▶ **TASK ITEM**
Below this sentence is a listing; return exactly its lines from the one with "grey brick E6 level 1 -> none" to the one with "green brick I2:I4", both kept, and nothing more.
━━━━━━
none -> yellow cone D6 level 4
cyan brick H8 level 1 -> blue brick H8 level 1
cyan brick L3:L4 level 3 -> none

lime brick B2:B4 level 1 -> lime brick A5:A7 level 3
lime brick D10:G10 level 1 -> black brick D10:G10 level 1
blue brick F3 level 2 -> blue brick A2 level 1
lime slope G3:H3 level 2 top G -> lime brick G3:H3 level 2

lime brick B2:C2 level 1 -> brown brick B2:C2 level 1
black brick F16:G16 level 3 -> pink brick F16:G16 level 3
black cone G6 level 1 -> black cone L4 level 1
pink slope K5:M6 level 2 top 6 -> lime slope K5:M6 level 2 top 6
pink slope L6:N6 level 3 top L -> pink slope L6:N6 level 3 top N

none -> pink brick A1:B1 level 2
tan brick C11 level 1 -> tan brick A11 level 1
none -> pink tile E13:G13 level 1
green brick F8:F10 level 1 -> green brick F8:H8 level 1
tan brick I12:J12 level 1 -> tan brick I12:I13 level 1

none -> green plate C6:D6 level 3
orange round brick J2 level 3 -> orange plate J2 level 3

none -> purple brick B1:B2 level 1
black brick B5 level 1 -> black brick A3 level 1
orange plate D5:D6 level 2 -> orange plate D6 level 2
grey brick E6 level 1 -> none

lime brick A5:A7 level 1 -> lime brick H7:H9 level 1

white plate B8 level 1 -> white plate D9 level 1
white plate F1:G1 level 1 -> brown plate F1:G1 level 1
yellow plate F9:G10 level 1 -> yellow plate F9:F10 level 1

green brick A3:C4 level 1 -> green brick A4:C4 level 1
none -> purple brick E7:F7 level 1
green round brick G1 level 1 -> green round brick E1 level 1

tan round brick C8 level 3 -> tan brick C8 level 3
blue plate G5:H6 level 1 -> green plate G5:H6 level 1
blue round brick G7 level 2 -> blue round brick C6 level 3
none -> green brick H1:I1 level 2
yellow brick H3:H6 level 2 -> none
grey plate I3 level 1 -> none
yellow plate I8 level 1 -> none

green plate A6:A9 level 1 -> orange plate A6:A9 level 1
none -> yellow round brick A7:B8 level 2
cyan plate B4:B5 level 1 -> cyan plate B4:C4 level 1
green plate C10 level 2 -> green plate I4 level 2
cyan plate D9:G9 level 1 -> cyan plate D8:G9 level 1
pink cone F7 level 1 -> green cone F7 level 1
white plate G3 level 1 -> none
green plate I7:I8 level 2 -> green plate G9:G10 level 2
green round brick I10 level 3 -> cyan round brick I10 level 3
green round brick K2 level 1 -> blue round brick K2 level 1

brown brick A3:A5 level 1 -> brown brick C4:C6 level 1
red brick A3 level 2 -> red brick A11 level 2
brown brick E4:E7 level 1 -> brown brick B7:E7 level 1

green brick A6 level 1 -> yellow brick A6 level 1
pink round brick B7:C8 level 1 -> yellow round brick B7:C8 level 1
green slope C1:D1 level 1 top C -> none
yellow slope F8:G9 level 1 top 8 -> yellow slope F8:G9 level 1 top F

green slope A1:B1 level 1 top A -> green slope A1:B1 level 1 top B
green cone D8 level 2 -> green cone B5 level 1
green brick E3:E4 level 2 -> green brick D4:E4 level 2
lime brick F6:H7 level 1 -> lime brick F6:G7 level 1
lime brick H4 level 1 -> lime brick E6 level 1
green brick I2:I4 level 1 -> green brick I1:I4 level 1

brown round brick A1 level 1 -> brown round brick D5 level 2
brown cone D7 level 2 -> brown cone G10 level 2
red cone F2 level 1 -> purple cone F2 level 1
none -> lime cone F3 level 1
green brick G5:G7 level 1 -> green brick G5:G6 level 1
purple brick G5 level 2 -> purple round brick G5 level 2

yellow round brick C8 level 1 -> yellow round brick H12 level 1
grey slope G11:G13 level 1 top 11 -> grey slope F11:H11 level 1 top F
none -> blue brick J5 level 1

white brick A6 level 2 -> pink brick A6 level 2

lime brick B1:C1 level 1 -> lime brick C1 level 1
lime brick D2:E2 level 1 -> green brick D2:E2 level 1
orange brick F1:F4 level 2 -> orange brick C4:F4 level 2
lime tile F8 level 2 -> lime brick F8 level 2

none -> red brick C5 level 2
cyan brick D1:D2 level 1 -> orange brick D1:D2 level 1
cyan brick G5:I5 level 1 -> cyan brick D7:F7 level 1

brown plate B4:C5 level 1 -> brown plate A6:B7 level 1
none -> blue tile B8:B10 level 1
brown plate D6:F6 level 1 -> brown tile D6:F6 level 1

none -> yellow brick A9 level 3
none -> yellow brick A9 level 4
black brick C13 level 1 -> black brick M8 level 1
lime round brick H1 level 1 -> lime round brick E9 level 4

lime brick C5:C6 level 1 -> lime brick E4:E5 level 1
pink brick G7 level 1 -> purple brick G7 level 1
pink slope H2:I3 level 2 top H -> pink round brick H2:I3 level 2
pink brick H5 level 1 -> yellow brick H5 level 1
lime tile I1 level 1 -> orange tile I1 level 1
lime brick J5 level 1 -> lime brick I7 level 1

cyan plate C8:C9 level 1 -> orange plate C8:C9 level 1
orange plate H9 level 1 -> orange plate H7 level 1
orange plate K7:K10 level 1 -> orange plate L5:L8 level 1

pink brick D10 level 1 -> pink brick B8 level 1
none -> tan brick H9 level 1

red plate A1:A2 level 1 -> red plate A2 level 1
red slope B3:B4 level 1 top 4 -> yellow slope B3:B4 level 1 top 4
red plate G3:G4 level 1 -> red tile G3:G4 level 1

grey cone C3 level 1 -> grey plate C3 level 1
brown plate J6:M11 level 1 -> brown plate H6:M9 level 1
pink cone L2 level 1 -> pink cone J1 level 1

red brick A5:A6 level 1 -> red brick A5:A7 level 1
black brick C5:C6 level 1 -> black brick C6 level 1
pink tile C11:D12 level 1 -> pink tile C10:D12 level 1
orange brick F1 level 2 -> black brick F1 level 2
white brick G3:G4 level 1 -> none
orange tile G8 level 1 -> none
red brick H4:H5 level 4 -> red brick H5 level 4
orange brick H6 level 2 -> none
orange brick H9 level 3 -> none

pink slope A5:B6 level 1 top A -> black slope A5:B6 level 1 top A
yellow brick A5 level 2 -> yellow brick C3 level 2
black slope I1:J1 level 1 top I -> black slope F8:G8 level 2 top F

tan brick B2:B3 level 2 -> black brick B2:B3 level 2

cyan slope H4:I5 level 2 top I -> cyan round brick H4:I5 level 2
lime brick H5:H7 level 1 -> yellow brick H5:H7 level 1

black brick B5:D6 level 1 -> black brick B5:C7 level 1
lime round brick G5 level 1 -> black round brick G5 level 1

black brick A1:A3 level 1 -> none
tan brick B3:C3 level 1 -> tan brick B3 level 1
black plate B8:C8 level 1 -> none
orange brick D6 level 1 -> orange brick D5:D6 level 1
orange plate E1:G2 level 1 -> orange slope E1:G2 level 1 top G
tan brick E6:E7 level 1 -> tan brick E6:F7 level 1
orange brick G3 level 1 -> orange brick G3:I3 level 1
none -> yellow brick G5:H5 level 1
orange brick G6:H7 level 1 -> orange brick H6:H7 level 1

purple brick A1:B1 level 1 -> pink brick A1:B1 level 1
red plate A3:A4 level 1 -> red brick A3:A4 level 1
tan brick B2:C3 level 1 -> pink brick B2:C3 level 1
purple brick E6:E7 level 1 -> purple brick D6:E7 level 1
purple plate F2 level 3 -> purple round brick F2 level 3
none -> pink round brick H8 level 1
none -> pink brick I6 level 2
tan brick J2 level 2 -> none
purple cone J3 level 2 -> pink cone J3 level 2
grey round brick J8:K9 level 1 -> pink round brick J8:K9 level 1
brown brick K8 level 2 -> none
━━━━━━
▶ **WRITTEN RESPONSE**
grey brick E6 level 1 -> none

lime brick A5:A7 level 1 -> lime brick H7:H9 level 1

white plate B8 level 1 -> white plate D9 level 1
white plate F1:G1 level 1 -> brown plate F1:G1 level 1
yellow plate F9:G10 level 1 -> yellow plate F9:F10 level 1

green brick A3:C4 level 1 -> green brick A4:C4 level 1
none -> purple brick E7:F7 level 1
green round brick G1 level 1 -> green round brick E1 level 1

tan round brick C8 level 3 -> tan brick C8 level 3
blue plate G5:H6 level 1 -> green plate G5:H6 level 1
blue round brick G7 level 2 -> blue round brick C6 level 3
none -> green brick H1:I1 level 2
yellow brick H3:H6 level 2 -> none
grey plate I3 level 1 -> none
yellow plate I8 level 1 -> none

green plate A6:A9 level 1 -> orange plate A6:A9 level 1
none -> yellow round brick A7:B8 level 2
cyan plate B4:B5 level 1 -> cyan plate B4:C4 level 1
green plate C10 level 2 -> green plate I4 level 2
cyan plate D9:G9 level 1 -> cyan plate D8:G9 level 1
pink cone F7 level 1 -> green cone F7 level 1
white plate G3 level 1 -> none
green plate I7:I8 level 2 -> green plate G9:G10 level 2
green round brick I10 level 3 -> cyan round brick I10 level 3
green round brick K2 level 1 -> blue round brick K2 level 1

brown brick A3:A5 level 1 -> brown brick C4:C6 level 1
red brick A3 level 2 -> red brick A11 level 2
brown brick E4:E7 level 1 -> brown brick B7:E7 level 1

green brick A6 level 1 -> yellow brick A6 level 1
pink round brick B7:C8 level 1 -> yellow round brick B7:C8 level 1
green slope C1:D1 level 1 top C -> none
yellow slope F8:G9 level 1 top 8 -> yellow slope F8:G9 level 1 top F

green slope A1:B1 level 1 top A -> green slope A1:B1 level 1 top B
green cone D8 level 2 -> green cone B5 level 1
green brick E3:E4 level 2 -> green brick D4:E4 level 2
lime brick F6:H7 level 1 -> lime brick F6:G7 level 1
lime brick H4 level 1 -> lime brick E6 level 1
green brick I2:I4 level 1 -> green brick I1:I4 level 1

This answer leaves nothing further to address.